Exercise aim: Each record below must be written out again in exactly the same form.

[Stored data entries]
────────

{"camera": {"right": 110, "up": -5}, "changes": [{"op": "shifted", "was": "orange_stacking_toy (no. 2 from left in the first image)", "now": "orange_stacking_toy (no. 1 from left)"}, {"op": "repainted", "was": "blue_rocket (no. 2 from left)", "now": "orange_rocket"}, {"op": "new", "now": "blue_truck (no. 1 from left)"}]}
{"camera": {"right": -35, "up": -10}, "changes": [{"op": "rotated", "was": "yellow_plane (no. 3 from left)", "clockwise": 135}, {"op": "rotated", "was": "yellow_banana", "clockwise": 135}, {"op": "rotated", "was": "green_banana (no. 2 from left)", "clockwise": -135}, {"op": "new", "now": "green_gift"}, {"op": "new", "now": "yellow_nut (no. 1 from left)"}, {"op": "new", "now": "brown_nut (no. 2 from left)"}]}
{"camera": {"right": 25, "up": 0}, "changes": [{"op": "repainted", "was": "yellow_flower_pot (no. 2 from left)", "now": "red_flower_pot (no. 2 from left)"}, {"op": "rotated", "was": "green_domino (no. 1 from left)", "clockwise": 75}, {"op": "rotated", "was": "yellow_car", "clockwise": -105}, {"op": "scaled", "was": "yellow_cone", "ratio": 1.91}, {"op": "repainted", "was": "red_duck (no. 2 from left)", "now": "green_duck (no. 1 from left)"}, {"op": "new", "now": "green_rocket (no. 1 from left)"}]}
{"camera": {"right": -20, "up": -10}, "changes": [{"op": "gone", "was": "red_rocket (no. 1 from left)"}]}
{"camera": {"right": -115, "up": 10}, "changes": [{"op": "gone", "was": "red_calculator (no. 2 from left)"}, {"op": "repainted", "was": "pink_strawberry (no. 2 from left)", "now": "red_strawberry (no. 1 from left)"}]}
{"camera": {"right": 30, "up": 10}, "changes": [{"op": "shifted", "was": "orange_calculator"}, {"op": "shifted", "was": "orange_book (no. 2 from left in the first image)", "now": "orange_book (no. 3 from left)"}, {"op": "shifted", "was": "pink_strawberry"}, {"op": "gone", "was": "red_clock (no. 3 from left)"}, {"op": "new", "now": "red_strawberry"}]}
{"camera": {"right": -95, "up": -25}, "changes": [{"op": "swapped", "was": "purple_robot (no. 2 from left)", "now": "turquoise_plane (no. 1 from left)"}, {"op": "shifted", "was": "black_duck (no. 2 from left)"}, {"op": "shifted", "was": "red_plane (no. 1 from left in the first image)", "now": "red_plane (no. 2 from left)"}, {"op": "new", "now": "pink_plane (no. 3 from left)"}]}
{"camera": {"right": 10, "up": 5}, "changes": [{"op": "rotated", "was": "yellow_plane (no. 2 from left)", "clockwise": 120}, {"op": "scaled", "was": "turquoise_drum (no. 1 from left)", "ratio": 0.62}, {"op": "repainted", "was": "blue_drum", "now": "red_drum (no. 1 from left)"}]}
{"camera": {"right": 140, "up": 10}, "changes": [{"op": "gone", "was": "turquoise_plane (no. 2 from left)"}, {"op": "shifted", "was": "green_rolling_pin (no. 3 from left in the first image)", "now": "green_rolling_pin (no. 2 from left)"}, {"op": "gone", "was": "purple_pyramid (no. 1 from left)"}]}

────────

Solution below:
{"camera": {"right": 110, "up": -5}, "changes": [{"op": "shifted", "was": "orange_stacking_toy (no. 2 from left in the first image)", "now": "orange_stacking_toy (no. 1 from left)"}, {"op": "repainted", "was": "blue_rocket (no. 2 from left)", "now": "orange_rocket"}, {"op": "new", "now": "blue_truck (no. 1 from left)"}]}
{"camera": {"right": -35, "up": -10}, "changes": [{"op": "rotated", "was": "yellow_plane (no. 3 from left)", "clockwise": 135}, {"op": "rotated", "was": "yellow_banana", "clockwise": 135}, {"op": "rotated", "was": "green_banana (no. 2 from left)", "clockwise": -135}, {"op": "new", "now": "green_gift"}, {"op": "new", "now": "yellow_nut (no. 1 from left)"}, {"op": "new", "now": "brown_nut (no. 2 from left)"}]}
{"camera": {"right": 25, "up": 0}, "changes": [{"op": "repainted", "was": "yellow_flower_pot (no. 2 from left)", "now": "red_flower_pot (no. 2 from left)"}, {"op": "rotated", "was": "green_domino (no. 1 from left)", "clockwise": 75}, {"op": "rotated", "was": "yellow_car", "clockwise": -105}, {"op": "scaled", "was": "yellow_cone", "ratio": 1.91}, {"op": "repainted", "was": "red_duck (no. 2 from left)", "now": "green_duck (no. 1 from left)"}, {"op": "new", "now": "green_rocket (no. 1 from left)"}]}
{"camera": {"right": -20, "up": -10}, "changes": [{"op": "gone", "was": "red_rocket (no. 1 from left)"}]}
{"camera": {"right": -115, "up": 10}, "changes": [{"op": "gone", "was": "red_calculator (no. 2 from left)"}, {"op": "repainted", "was": "pink_strawberry (no. 2 from left)", "now": "red_strawberry (no. 1 from left)"}]}
{"camera": {"right": 30, "up": 10}, "changes": [{"op": "shifted", "was": "orange_calculator"}, {"op": "shifted", "was": "orange_book (no. 2 from left in the first image)", "now": "orange_book (no. 3 from left)"}, {"op": "shifted", "was": "pink_strawberry"}, {"op": "gone", "was": "red_clock (no. 3 from left)"}, {"op": "new", "now": "red_strawberry"}]}
{"camera": {"right": -95, "up": -25}, "changes": [{"op": "swapped", "was": "purple_robot (no. 2 from left)", "now": "turquoise_plane (no. 1 from left)"}, {"op": "shifted", "was": "black_duck (no. 2 from left)"}, {"op": "shifted", "was": "red_plane (no. 1 from left in the first image)", "now": "red_plane (no. 2 from left)"}, {"op": "new", "now": "pink_plane (no. 3 from left)"}]}
{"camera": {"right": 10, "up": 5}, "changes": [{"op": "rotated", "was": "yellow_plane (no. 2 from left)", "clockwise": 120}, {"op": "scaled", "was": "turquoise_drum (no. 1 from left)", "ratio": 0.62}, {"op": "repainted", "was": "blue_drum", "now": "red_drum (no. 1 from left)"}]}
{"camera": {"right": 140, "up": 10}, "changes": [{"op": "gone", "was": "turquoise_plane (no. 2 from left)"}, {"op": "shifted", "was": "green_rolling_pin (no. 3 from left in the first image)", "now": "green_rolling_pin (no. 2 from left)"}, {"op": "gone", "was": "purple_pyramid (no. 1 from left)"}]}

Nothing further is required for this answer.